Start of DATA TO EXAMINE

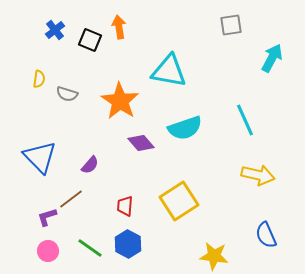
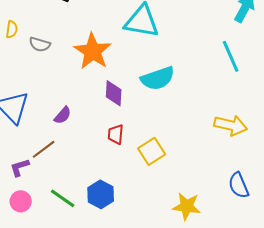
cyan line: (245, 120) -> (231, 56), moved
purple diamond: (141, 143) -> (114, 93), turned 44
yellow square: (179, 201) -> (152, 151), size x0.7
red trapezoid: (125, 206) -> (116, 134), moved

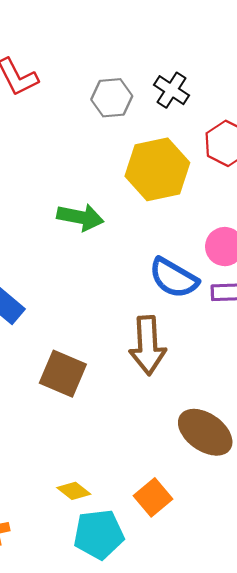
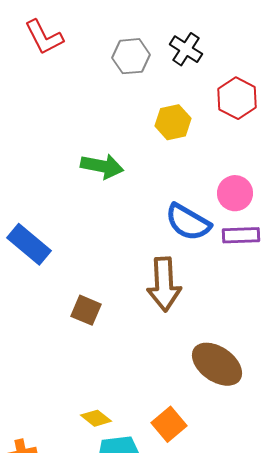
yellow hexagon: (157, 169) -> (173, 122), size x0.6
brown square: (63, 374) -> (86, 310), size x0.7

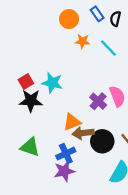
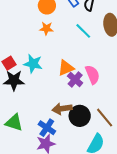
orange star: (82, 41) -> (46, 28), moved
orange triangle: (72, 122) -> (66, 68), moved
blue cross: (66, 154) -> (47, 128), turned -30

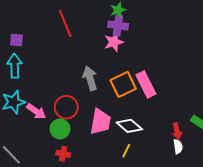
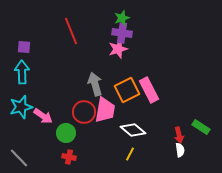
red circle: (66, 107) -> (84, 112), moved
pink trapezoid: (100, 122) -> (105, 110), moved

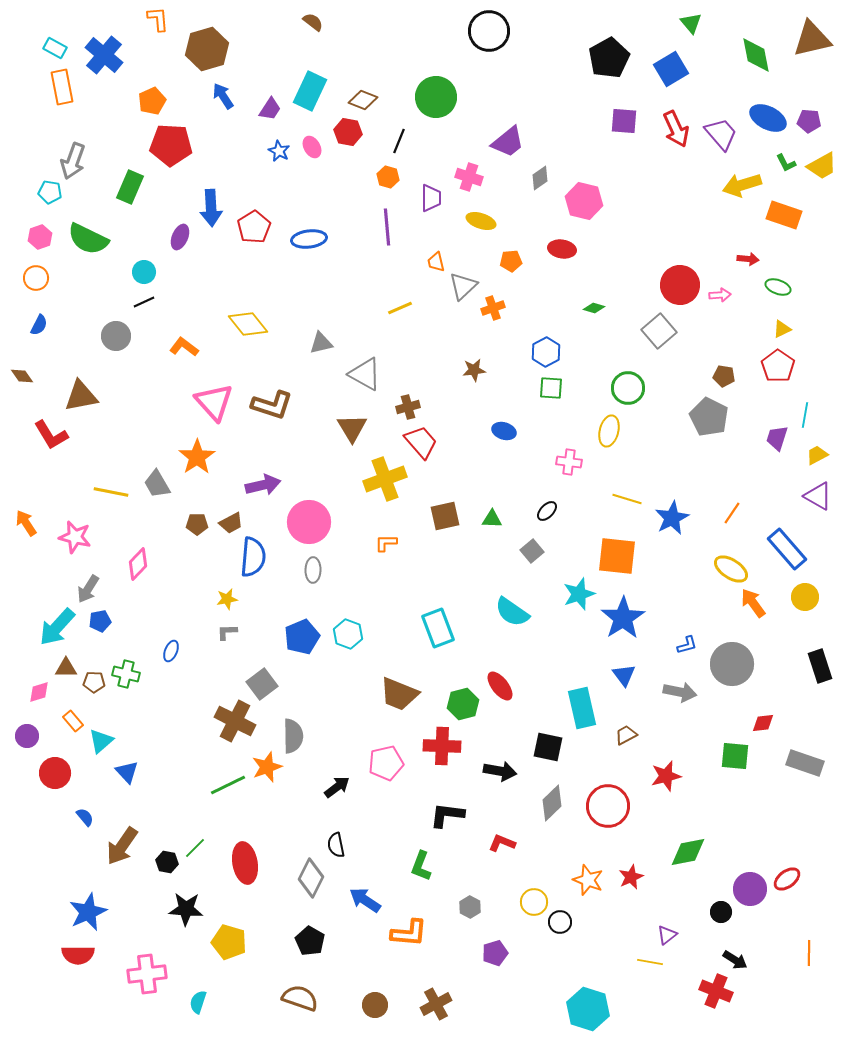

End of DATA TO EXAMINE

## YOUR INSTRUCTIONS
Write the lines above out again exactly, without any of their pictures.

## WRITTEN REPLY
cyan line: (245, 120) -> (231, 56), moved
purple diamond: (141, 143) -> (114, 93), turned 44
yellow square: (179, 201) -> (152, 151), size x0.7
red trapezoid: (125, 206) -> (116, 134), moved

yellow hexagon: (157, 169) -> (173, 122), size x0.6
brown square: (63, 374) -> (86, 310), size x0.7

orange star: (82, 41) -> (46, 28), moved
orange triangle: (72, 122) -> (66, 68), moved
blue cross: (66, 154) -> (47, 128), turned -30

red circle: (66, 107) -> (84, 112), moved
pink trapezoid: (100, 122) -> (105, 110), moved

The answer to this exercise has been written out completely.